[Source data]
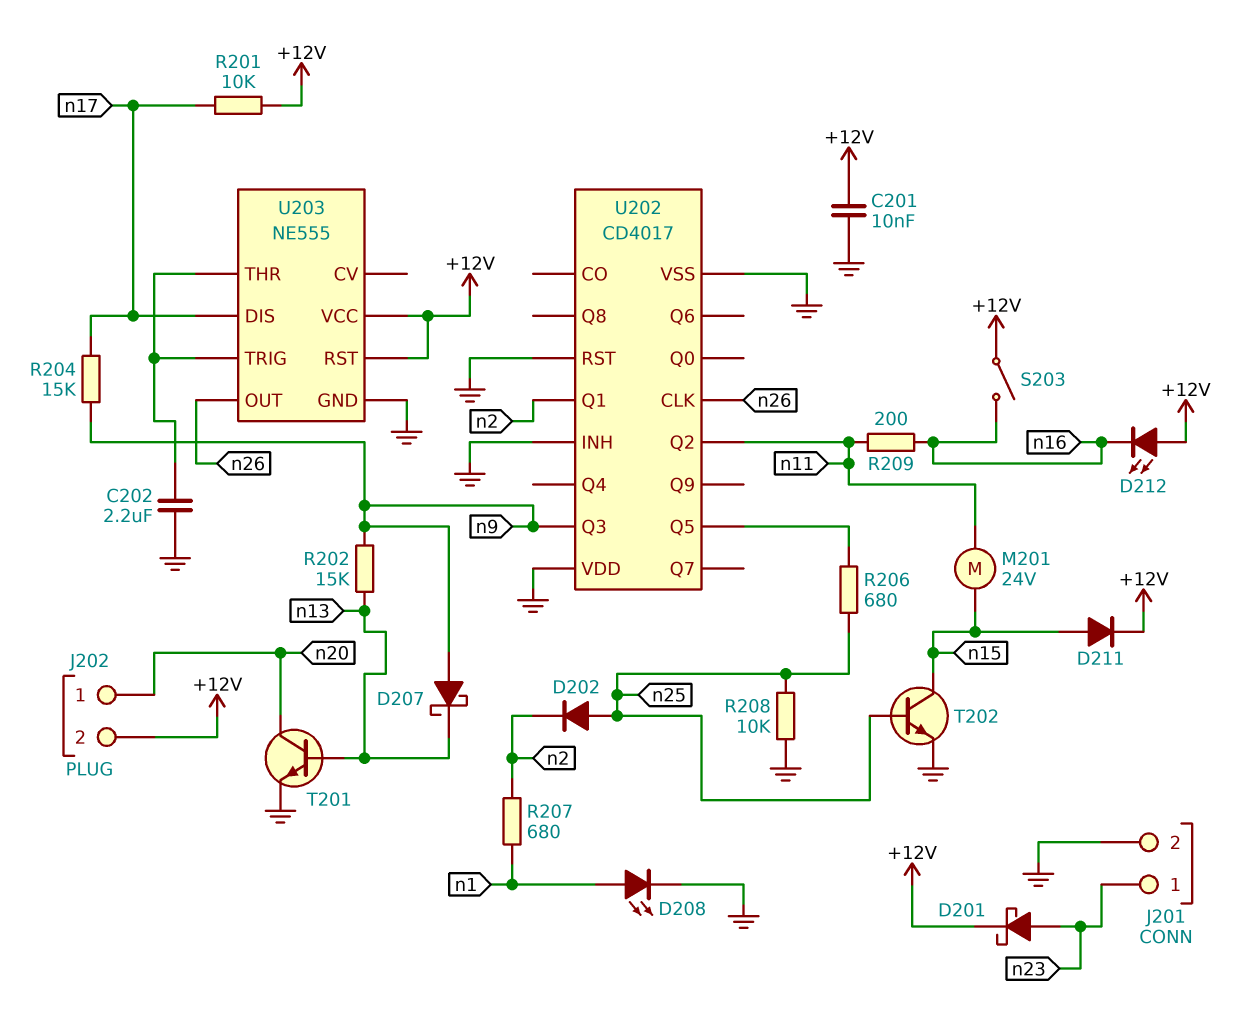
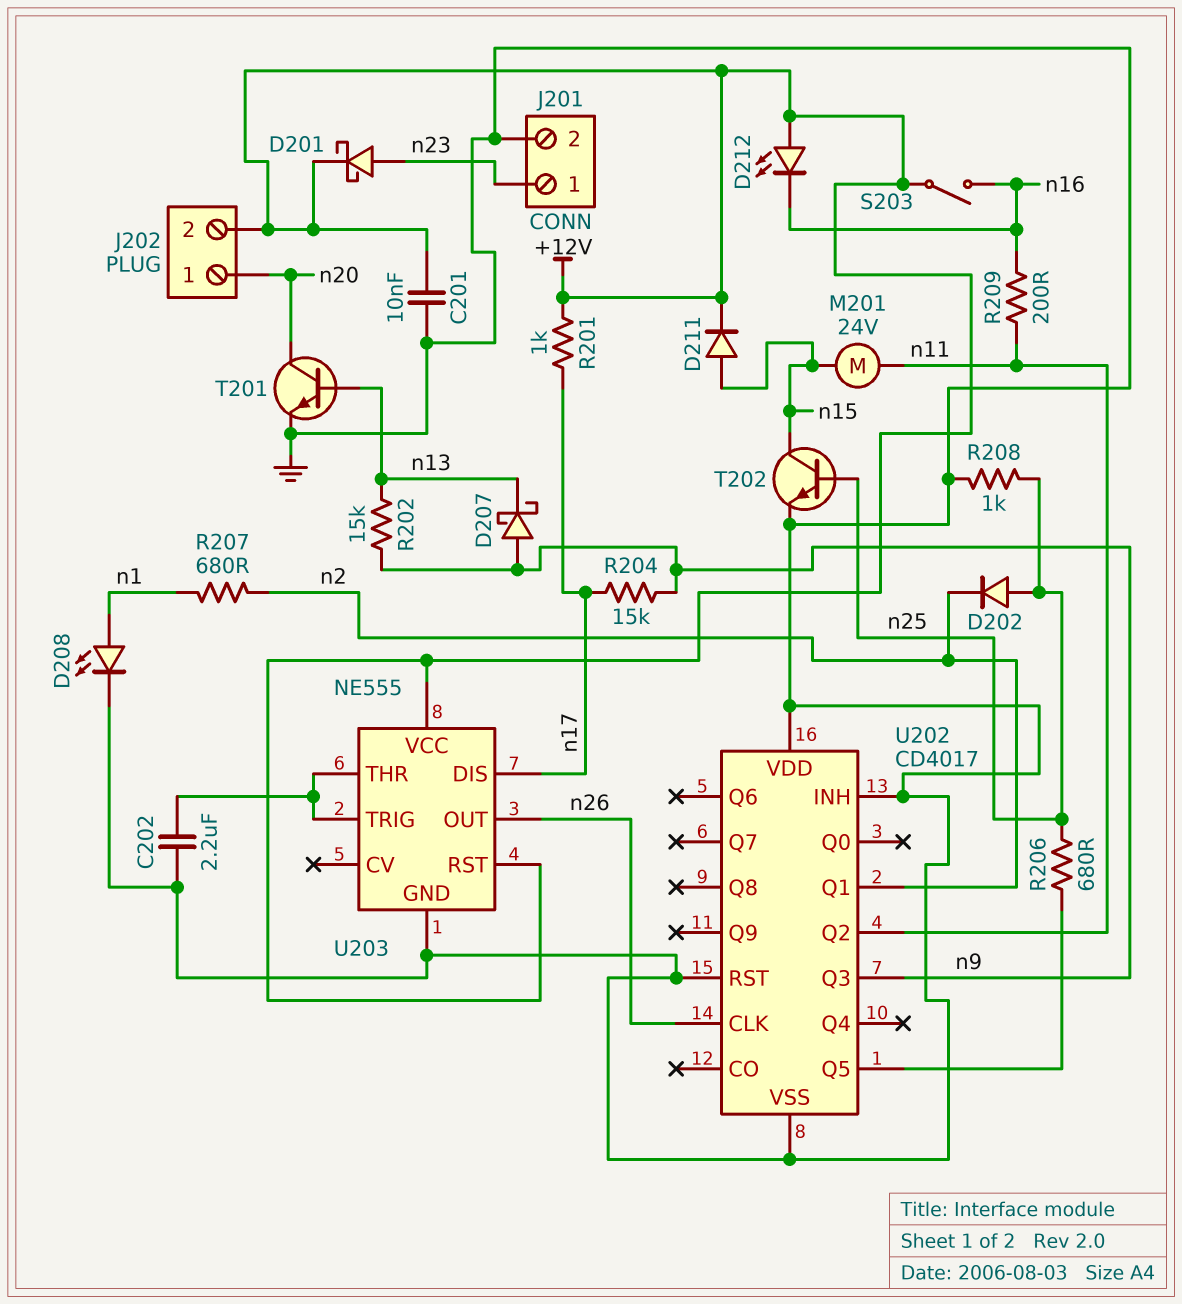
R201: 10k (+12V, n17) -> 1k (+12V, n17)
R208: 10k (GND, n25) -> 1k (GND, n25)

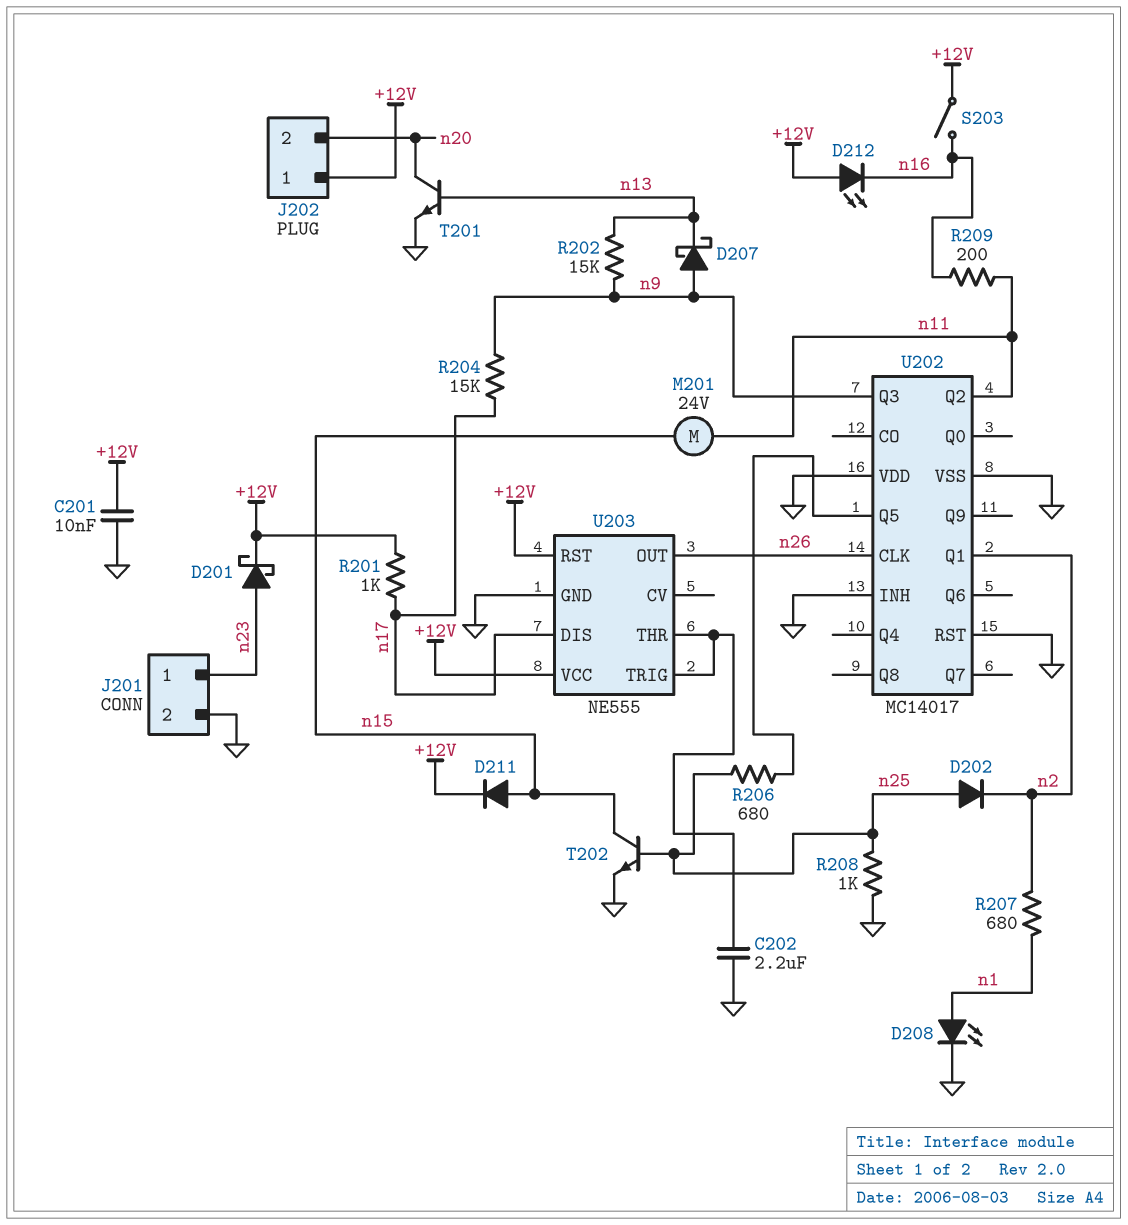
J202 pin 1: n20 -> +12V
J202 pin 2: +12V -> n20
U202: CD4017 -> MC14017

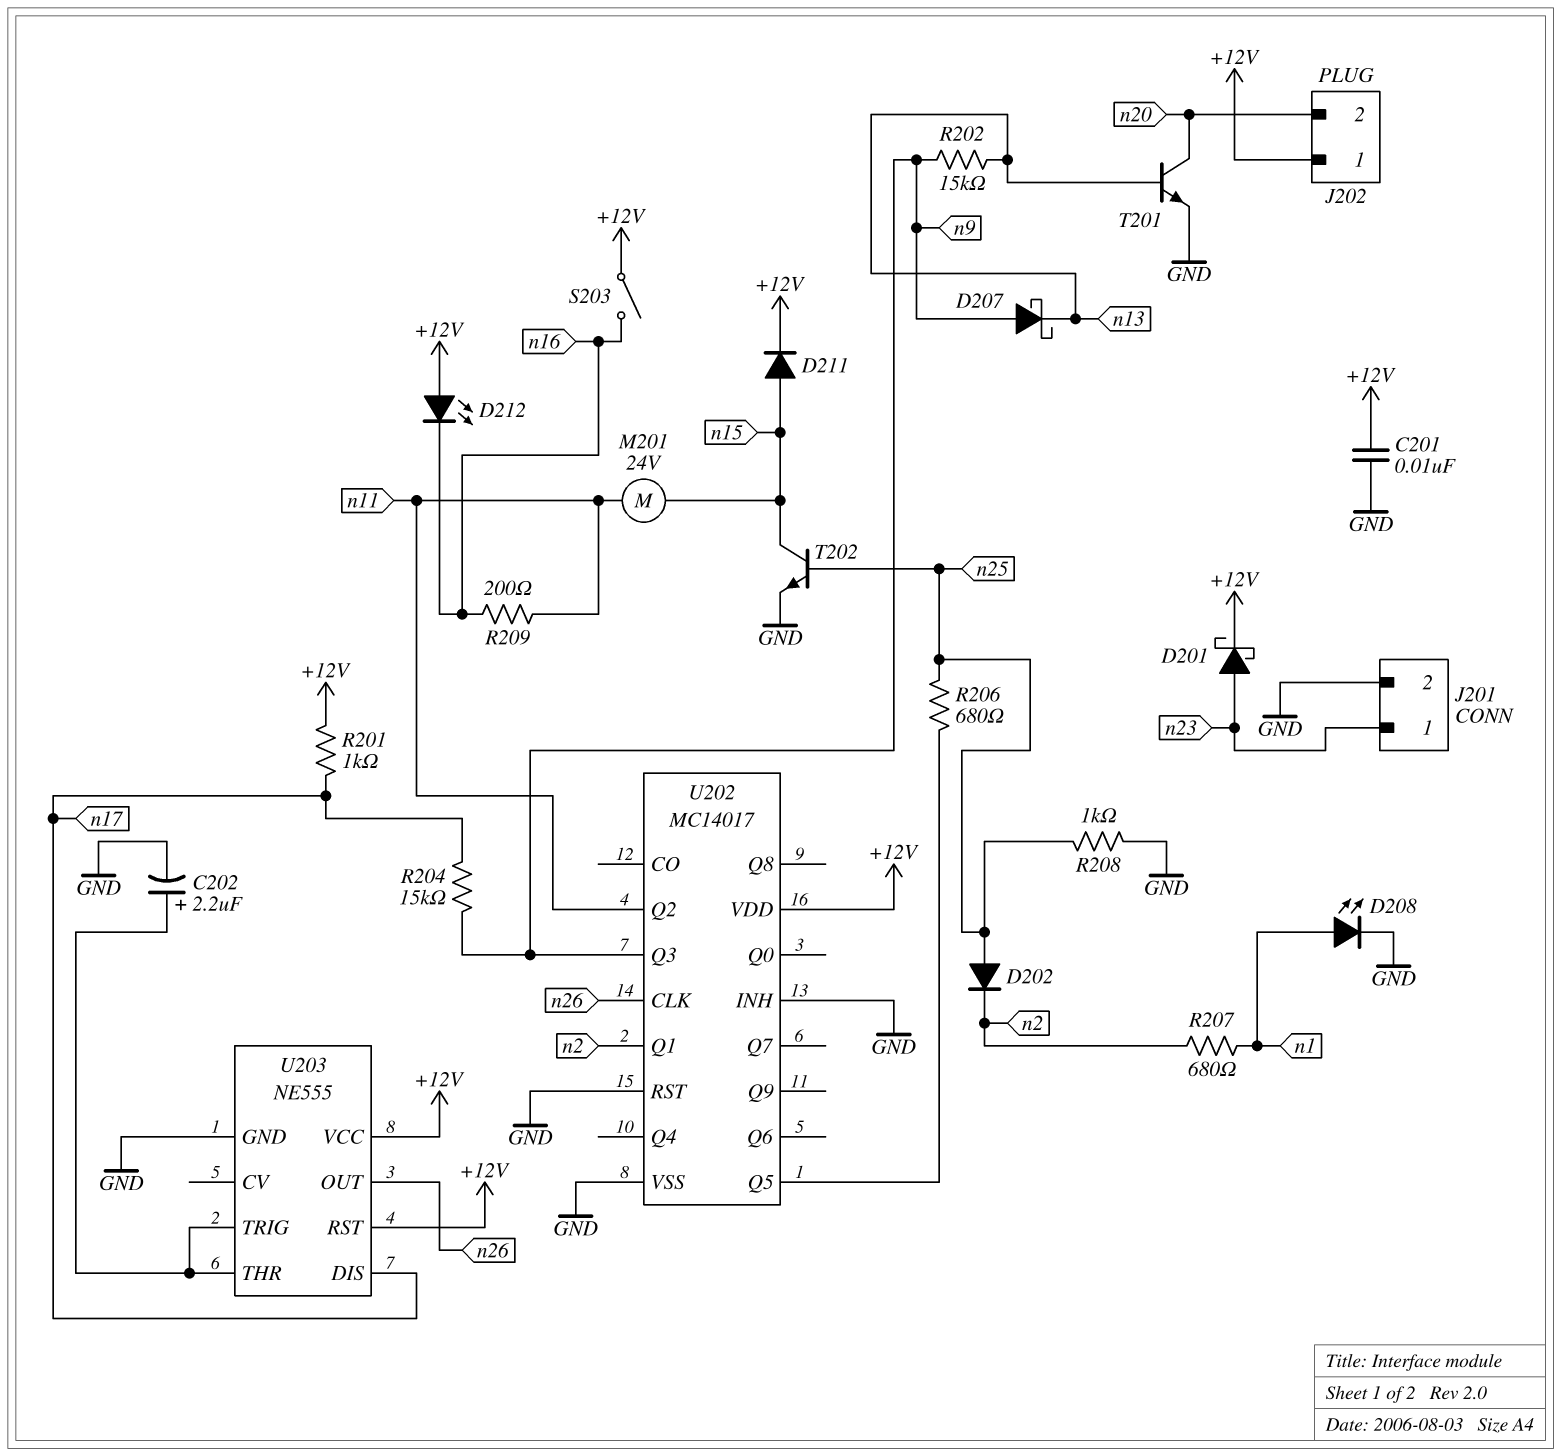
C202: 2.2uF (GND, U203/THR) -> 2.2uF (plus U203/THR, minus GND)
U202 pin VDD: GND -> +12V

*Problem requirements*. All of the entries need to be copied exactly, minus any pictures.

*Expected answer*.
R201: 10k (+12V, n17) -> 1k (+12V, n17)
R208: 10k (GND, n25) -> 1k (GND, n25)

J202 pin 1: n20 -> +12V
J202 pin 2: +12V -> n20
U202: CD4017 -> MC14017

C202: 2.2uF (GND, U203/THR) -> 2.2uF (plus U203/THR, minus GND)
U202 pin VDD: GND -> +12V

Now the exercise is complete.